■ **Data shown**:
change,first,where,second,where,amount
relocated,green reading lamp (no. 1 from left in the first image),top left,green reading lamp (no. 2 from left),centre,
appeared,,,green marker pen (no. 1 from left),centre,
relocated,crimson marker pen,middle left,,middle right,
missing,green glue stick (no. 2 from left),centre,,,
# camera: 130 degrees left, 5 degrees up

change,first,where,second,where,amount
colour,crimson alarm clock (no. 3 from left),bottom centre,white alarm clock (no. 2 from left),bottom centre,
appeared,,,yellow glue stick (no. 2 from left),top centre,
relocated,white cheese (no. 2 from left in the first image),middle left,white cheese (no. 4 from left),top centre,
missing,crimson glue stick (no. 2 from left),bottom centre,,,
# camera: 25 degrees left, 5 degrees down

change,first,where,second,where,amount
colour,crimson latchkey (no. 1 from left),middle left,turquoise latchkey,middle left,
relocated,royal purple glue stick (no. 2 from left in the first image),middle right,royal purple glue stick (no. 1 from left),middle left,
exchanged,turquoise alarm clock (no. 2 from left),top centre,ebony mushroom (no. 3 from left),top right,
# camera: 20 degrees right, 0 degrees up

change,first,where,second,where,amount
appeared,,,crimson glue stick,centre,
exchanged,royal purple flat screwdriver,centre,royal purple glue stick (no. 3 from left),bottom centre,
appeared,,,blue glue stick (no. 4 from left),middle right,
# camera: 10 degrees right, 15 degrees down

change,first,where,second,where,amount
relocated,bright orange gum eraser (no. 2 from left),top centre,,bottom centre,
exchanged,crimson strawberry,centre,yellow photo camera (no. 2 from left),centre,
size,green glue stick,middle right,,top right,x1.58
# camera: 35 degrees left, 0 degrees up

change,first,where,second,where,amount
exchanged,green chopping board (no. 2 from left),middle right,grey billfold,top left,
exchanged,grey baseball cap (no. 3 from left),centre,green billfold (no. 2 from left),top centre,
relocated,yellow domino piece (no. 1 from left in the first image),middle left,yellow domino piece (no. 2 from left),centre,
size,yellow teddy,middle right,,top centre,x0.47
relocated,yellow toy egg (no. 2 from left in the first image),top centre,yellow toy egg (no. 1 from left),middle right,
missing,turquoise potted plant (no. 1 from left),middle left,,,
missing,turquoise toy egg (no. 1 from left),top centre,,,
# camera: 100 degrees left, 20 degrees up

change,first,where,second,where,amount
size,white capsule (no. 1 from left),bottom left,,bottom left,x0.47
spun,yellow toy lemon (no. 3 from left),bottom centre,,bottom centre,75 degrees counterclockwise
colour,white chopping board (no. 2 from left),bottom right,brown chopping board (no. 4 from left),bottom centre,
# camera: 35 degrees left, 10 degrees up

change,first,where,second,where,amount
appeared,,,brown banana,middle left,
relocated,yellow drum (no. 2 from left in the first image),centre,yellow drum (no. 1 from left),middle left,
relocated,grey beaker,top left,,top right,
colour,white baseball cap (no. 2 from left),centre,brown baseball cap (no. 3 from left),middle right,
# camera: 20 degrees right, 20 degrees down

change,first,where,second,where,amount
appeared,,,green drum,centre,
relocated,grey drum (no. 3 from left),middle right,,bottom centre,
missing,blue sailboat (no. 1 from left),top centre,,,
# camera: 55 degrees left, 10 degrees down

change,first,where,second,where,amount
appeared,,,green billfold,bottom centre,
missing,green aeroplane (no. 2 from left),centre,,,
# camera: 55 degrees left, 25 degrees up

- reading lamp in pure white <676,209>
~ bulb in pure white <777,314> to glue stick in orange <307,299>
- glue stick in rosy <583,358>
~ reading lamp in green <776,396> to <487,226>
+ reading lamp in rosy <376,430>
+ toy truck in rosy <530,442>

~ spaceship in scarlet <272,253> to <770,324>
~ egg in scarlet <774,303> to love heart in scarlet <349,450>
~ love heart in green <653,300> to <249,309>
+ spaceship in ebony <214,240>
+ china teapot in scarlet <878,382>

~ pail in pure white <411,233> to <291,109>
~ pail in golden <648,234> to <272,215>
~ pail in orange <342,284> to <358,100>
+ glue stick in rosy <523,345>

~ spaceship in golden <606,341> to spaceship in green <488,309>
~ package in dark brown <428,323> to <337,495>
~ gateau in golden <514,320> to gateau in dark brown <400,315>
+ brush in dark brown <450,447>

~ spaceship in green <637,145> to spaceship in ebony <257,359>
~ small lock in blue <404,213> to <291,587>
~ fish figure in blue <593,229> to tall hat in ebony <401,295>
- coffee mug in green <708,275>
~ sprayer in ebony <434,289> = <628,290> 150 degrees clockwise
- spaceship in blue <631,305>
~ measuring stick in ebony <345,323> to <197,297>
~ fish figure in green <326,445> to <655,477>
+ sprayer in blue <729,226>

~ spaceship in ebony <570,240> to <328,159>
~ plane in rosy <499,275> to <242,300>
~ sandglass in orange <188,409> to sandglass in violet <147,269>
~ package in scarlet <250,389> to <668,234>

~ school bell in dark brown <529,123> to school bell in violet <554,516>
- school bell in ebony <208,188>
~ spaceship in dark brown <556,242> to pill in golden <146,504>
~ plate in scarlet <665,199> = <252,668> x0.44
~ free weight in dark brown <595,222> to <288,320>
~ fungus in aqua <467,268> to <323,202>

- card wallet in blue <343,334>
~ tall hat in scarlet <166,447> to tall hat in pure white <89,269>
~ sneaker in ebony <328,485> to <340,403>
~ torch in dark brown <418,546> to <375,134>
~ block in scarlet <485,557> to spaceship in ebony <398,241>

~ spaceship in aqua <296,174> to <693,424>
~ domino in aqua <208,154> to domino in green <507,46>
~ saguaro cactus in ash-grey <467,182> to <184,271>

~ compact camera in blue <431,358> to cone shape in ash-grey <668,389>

■ **Description of the task**: Among the entries above, how many lines hold the string "lamp"? Answer with the number only.

■ **Response area**: 4